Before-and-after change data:

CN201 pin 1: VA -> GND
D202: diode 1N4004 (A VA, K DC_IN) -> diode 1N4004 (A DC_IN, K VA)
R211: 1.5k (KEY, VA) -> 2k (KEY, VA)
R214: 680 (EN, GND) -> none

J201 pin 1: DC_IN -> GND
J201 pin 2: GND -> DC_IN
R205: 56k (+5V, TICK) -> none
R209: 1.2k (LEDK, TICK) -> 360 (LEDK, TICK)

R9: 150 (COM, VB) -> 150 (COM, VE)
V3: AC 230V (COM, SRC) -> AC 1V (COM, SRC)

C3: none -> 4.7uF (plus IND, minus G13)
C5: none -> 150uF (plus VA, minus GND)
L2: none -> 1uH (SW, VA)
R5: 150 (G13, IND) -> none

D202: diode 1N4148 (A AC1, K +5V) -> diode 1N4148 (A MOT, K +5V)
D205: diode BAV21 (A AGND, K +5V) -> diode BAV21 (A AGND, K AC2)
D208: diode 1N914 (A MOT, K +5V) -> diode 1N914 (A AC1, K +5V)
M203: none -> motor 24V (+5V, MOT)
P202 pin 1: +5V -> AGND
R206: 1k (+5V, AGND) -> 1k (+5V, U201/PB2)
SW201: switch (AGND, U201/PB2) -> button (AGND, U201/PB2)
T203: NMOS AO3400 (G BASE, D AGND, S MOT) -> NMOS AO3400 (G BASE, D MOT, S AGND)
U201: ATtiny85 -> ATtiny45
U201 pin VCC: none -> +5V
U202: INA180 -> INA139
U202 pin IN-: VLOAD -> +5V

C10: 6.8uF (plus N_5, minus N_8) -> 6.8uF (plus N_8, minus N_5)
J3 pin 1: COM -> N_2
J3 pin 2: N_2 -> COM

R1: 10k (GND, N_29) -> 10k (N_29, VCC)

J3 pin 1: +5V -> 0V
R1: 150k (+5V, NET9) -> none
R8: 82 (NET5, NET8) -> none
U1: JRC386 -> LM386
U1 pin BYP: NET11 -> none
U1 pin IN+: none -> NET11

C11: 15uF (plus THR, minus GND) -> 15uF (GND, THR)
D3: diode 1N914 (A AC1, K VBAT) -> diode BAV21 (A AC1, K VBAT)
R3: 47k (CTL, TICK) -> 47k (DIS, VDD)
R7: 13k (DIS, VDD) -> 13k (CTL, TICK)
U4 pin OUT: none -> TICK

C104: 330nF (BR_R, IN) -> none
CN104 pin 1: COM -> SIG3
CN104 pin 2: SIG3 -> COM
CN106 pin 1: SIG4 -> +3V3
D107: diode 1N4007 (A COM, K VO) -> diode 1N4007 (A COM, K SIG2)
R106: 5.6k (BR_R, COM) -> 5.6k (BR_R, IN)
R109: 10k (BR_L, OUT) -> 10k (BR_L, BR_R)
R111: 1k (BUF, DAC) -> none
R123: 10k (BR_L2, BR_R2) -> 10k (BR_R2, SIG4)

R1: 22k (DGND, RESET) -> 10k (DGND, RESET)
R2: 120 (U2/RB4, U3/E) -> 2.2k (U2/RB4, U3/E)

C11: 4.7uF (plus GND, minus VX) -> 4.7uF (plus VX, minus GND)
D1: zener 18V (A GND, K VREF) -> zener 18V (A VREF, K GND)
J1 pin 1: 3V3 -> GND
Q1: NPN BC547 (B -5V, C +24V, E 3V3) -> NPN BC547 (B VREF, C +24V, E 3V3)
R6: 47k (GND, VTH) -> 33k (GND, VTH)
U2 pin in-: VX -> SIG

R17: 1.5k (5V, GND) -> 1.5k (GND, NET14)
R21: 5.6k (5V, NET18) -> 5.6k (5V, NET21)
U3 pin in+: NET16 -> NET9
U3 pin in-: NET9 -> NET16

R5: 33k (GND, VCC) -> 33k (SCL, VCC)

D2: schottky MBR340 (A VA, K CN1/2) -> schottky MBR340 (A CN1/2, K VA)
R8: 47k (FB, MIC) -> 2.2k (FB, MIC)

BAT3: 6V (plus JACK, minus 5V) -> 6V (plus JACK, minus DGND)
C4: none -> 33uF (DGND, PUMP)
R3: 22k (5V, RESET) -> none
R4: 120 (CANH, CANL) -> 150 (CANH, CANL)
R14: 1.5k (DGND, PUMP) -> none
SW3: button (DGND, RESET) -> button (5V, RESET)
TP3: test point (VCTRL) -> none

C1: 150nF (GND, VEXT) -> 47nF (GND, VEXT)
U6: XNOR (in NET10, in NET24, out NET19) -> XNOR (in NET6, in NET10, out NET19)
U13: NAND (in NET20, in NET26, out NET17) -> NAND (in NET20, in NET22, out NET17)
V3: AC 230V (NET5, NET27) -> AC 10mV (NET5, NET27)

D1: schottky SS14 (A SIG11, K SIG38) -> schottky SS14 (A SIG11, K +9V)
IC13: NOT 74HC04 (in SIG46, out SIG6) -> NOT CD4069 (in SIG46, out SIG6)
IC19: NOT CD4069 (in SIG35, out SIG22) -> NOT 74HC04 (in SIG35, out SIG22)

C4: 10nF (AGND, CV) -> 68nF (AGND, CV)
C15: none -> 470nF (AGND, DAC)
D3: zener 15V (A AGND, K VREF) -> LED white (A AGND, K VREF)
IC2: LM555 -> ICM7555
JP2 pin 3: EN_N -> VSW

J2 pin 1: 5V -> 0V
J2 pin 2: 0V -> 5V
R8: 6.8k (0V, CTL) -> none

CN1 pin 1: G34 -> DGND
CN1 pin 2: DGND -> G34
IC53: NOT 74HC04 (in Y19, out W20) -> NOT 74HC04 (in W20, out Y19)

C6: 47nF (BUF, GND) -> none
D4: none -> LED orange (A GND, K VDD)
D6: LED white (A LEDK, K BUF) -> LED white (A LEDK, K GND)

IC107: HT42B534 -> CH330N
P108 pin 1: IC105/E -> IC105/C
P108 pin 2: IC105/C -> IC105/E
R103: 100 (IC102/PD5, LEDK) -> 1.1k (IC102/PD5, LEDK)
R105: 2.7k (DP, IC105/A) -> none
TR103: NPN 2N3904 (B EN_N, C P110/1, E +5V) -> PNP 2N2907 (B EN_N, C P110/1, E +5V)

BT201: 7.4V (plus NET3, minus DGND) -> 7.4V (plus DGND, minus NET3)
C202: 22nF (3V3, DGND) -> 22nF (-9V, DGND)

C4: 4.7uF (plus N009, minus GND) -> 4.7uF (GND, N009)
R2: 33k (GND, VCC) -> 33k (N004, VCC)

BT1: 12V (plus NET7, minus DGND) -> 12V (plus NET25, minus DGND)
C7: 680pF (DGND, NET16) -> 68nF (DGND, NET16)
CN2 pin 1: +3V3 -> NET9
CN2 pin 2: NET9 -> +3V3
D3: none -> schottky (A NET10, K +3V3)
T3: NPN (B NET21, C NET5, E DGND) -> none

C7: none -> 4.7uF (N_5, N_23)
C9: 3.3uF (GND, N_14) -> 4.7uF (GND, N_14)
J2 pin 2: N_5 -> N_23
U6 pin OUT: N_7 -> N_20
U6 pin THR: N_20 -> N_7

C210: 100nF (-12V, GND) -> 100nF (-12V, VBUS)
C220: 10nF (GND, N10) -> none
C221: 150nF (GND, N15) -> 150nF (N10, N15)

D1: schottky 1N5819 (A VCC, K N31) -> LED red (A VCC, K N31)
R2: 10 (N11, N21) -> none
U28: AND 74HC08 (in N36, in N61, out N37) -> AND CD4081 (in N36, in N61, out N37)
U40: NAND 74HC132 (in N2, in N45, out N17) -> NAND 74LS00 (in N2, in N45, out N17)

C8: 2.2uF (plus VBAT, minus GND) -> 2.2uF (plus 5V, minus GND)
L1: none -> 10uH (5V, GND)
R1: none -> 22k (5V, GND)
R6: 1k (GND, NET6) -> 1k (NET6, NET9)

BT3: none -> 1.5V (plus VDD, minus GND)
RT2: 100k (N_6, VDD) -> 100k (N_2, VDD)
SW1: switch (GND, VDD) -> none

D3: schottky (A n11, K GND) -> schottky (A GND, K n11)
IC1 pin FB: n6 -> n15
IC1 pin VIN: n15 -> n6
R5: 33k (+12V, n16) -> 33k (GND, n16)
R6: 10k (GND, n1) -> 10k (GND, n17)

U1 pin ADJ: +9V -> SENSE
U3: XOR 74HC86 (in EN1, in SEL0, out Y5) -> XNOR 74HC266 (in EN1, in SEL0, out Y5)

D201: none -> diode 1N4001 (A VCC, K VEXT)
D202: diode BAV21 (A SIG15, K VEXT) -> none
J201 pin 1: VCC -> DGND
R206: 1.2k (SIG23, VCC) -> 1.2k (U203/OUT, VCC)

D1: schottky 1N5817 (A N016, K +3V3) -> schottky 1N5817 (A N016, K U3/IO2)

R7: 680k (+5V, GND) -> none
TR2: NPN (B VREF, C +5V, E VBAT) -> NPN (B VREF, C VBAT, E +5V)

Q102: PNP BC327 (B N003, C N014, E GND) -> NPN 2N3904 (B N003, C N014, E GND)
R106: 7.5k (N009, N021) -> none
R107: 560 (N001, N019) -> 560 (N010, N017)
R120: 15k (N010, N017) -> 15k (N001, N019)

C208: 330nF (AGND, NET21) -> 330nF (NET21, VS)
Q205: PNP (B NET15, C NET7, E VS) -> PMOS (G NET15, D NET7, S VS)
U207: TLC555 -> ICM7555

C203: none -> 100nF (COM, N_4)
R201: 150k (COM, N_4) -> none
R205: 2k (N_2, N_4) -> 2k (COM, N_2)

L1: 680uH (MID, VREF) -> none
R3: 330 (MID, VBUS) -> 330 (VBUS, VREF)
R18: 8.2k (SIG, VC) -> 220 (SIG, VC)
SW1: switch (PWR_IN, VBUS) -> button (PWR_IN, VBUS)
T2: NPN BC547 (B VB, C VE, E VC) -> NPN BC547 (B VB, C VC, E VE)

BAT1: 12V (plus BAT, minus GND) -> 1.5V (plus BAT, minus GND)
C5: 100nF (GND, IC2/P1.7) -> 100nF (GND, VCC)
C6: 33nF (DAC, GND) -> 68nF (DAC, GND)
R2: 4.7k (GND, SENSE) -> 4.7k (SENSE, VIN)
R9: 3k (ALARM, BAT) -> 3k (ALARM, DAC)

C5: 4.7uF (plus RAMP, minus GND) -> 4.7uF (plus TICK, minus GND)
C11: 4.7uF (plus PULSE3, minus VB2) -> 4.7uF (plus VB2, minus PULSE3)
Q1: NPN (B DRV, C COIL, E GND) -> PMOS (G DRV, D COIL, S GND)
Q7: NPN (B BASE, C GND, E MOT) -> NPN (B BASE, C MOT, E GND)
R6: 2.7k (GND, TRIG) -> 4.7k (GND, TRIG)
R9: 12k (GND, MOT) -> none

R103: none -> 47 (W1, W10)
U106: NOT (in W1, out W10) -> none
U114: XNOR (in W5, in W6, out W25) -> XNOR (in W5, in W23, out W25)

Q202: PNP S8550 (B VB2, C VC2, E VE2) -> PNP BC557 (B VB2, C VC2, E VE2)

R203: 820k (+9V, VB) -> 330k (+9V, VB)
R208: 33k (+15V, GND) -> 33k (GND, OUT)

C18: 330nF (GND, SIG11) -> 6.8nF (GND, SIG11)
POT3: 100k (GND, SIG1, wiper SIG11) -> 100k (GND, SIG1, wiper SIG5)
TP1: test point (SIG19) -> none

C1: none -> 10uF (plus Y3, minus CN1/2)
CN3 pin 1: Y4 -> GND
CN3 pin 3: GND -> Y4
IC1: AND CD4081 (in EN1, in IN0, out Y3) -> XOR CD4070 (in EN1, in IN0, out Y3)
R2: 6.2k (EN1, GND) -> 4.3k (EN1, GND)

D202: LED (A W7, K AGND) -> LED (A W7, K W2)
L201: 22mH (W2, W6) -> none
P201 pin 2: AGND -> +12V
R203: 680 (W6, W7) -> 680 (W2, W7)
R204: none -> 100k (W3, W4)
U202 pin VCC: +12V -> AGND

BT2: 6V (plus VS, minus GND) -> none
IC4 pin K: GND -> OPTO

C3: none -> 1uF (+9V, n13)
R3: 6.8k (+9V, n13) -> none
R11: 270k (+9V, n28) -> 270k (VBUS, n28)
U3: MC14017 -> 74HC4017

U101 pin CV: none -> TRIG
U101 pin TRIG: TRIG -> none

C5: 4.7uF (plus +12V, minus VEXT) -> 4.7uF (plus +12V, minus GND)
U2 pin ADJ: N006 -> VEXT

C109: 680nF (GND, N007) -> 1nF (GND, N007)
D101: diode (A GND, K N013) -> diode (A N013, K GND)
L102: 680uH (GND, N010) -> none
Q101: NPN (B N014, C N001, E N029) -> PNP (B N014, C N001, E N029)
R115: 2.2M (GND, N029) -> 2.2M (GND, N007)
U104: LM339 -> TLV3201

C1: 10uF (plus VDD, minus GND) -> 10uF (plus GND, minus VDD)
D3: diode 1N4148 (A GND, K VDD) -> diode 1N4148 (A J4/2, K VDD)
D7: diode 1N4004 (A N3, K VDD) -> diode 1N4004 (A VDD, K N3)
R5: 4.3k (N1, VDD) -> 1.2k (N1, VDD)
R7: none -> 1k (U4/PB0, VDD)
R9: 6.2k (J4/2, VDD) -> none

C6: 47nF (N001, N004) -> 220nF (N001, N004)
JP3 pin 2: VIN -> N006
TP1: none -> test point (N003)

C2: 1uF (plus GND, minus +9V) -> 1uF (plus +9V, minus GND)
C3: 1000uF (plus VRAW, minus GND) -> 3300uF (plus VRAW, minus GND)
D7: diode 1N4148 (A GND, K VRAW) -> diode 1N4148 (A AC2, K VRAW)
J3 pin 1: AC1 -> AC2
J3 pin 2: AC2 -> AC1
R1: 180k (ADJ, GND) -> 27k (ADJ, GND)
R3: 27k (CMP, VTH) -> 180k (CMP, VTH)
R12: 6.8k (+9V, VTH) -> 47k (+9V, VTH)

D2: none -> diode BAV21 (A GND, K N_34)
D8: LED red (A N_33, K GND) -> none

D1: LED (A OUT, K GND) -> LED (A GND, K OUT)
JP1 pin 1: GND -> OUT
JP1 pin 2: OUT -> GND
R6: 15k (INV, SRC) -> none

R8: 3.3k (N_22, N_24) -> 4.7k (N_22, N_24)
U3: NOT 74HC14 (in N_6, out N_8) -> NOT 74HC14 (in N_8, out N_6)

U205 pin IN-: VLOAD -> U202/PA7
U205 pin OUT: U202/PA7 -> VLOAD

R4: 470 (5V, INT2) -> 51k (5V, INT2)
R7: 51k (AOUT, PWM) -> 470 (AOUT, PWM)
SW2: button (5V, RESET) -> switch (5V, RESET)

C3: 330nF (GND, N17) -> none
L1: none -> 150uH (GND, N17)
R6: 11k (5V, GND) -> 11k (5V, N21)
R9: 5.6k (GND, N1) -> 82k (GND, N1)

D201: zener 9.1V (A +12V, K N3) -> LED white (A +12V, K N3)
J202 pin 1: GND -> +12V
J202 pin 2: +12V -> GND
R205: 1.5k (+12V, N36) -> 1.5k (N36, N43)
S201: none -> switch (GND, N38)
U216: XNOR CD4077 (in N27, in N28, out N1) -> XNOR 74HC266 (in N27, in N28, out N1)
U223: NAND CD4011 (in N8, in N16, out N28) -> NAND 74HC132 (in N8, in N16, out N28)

Task item => Take exactly the lines from the one containing "SW201: switch (AGND, U201/PB2)" through the one containing "J3 pin 1: +5V -> 0V" in the data above, and output them with nothing added.

Expected answer =>
SW201: switch (AGND, U201/PB2) -> button (AGND, U201/PB2)
T203: NMOS AO3400 (G BASE, D AGND, S MOT) -> NMOS AO3400 (G BASE, D MOT, S AGND)
U201: ATtiny85 -> ATtiny45
U201 pin VCC: none -> +5V
U202: INA180 -> INA139
U202 pin IN-: VLOAD -> +5V

C10: 6.8uF (plus N_5, minus N_8) -> 6.8uF (plus N_8, minus N_5)
J3 pin 1: COM -> N_2
J3 pin 2: N_2 -> COM

R1: 10k (GND, N_29) -> 10k (N_29, VCC)

J3 pin 1: +5V -> 0V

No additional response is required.